**Problem details**
Write out the data word for word and drop any picture you find.

**Data supplied**
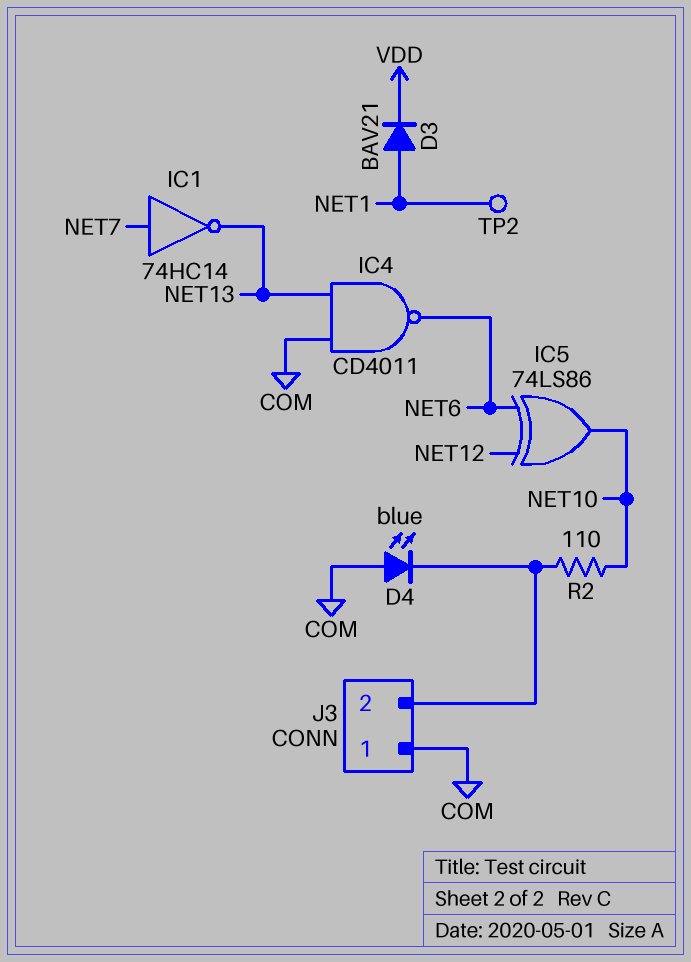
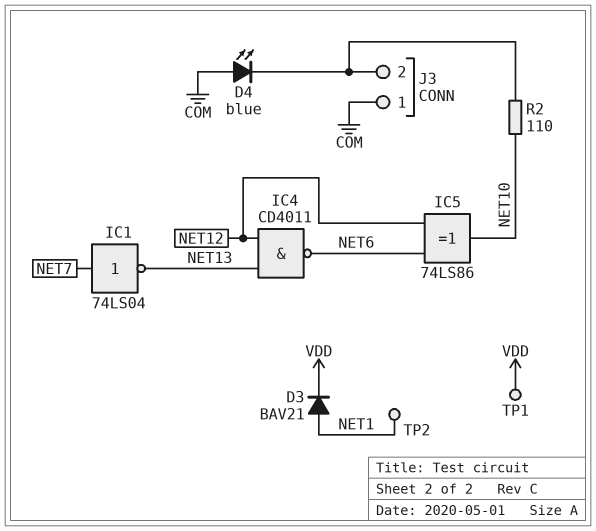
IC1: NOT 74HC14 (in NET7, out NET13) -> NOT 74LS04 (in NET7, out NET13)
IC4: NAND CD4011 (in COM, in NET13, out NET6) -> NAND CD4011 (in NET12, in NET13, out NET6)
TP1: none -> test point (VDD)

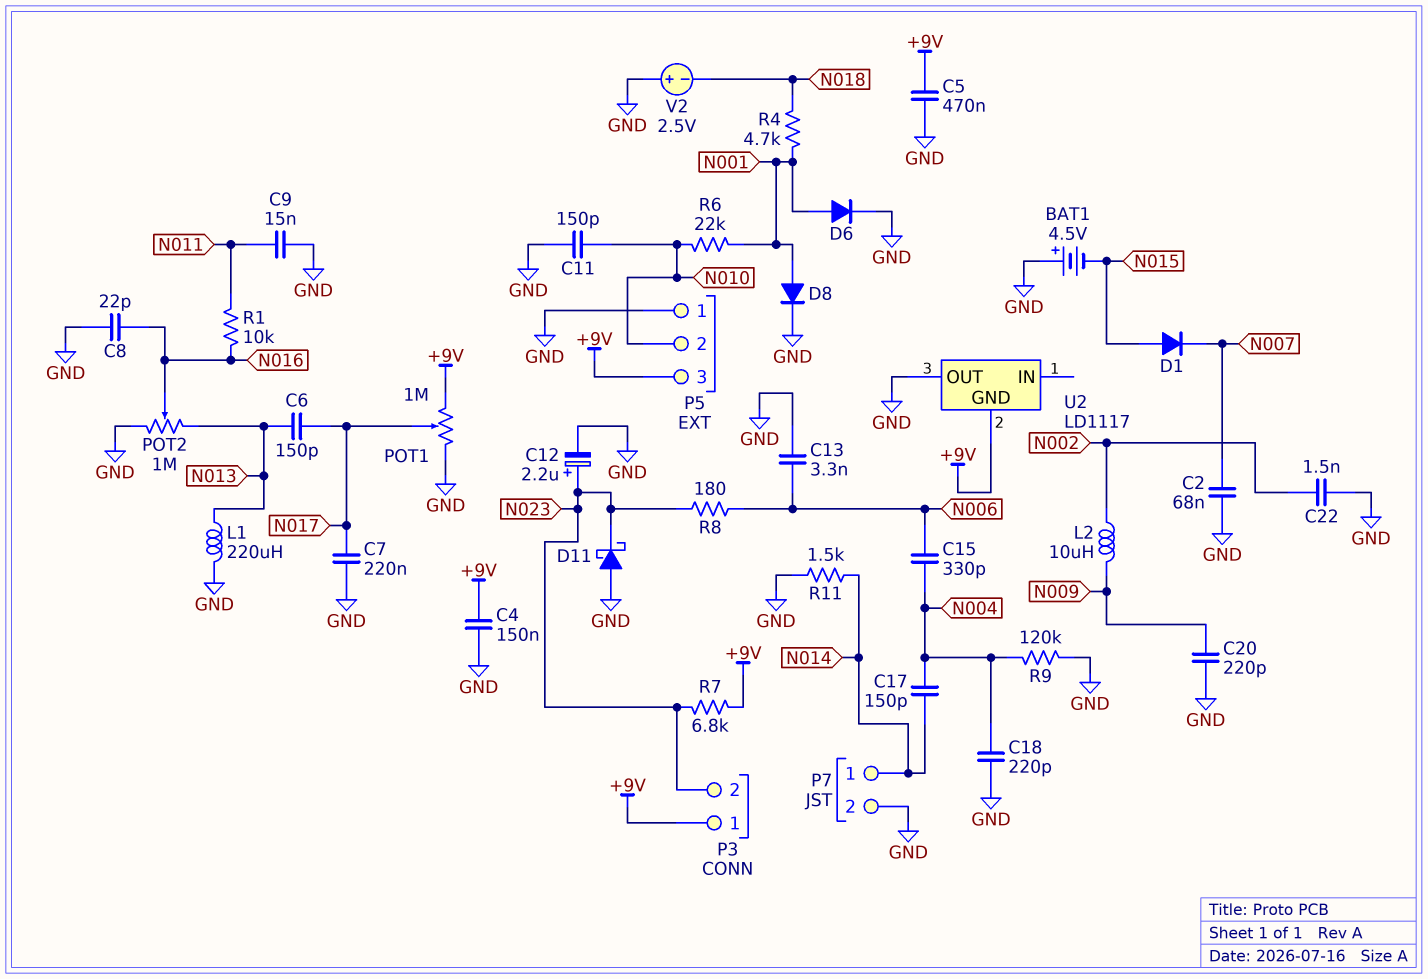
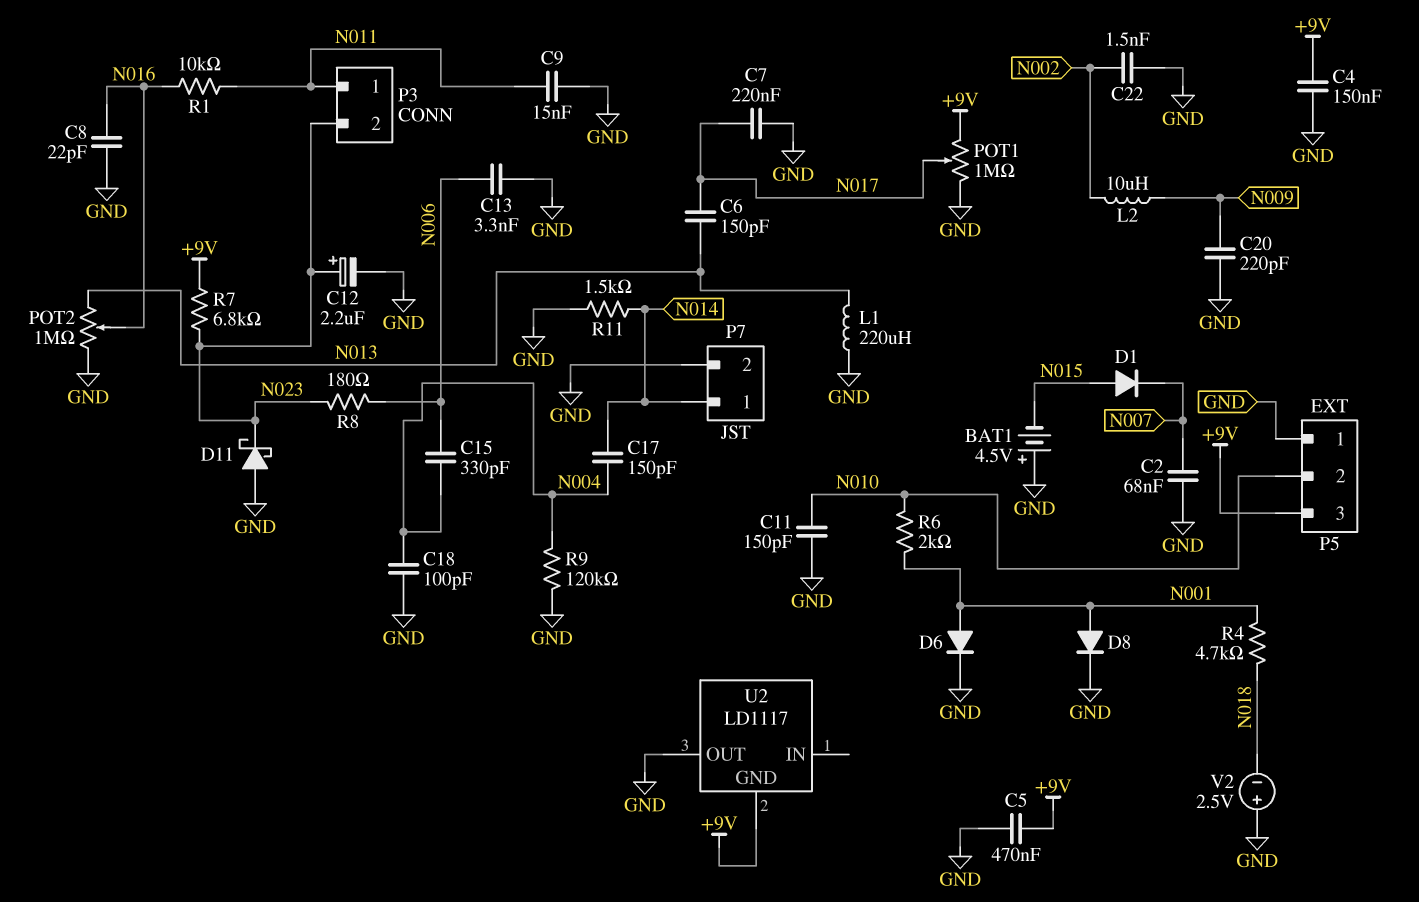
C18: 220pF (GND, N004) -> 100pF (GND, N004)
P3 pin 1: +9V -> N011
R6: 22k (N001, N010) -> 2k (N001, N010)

**Answer box**
IC1: NOT 74HC14 (in NET7, out NET13) -> NOT 74LS04 (in NET7, out NET13)
IC4: NAND CD4011 (in COM, in NET13, out NET6) -> NAND CD4011 (in NET12, in NET13, out NET6)
TP1: none -> test point (VDD)

C18: 220pF (GND, N004) -> 100pF (GND, N004)
P3 pin 1: +9V -> N011
R6: 22k (N001, N010) -> 2k (N001, N010)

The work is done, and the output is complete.